• **WHAT YOU ARE ASKED TO DO**
Locate each line in the entries below that contains the string "midpoint", matching case exactly, and copy those lines in full.

• **DATASET ROWS**

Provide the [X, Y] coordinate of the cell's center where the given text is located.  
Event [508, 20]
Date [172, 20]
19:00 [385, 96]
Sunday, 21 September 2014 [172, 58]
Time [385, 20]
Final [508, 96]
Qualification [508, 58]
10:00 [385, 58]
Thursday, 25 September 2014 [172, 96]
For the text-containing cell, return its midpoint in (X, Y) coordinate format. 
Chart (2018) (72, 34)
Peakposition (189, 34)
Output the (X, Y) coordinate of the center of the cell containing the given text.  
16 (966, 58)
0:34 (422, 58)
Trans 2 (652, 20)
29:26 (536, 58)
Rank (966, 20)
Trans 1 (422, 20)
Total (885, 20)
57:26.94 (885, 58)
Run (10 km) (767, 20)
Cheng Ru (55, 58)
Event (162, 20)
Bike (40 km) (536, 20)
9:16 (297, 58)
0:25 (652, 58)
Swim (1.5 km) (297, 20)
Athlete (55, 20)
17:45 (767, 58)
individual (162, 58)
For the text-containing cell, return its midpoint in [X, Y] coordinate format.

• **ANSWER TO THE TASK**
For the text-containing cell, return its midpoint in (X, Y) coordinate format. 
For the text-containing cell, return its midpoint in [X, Y] coordinate format.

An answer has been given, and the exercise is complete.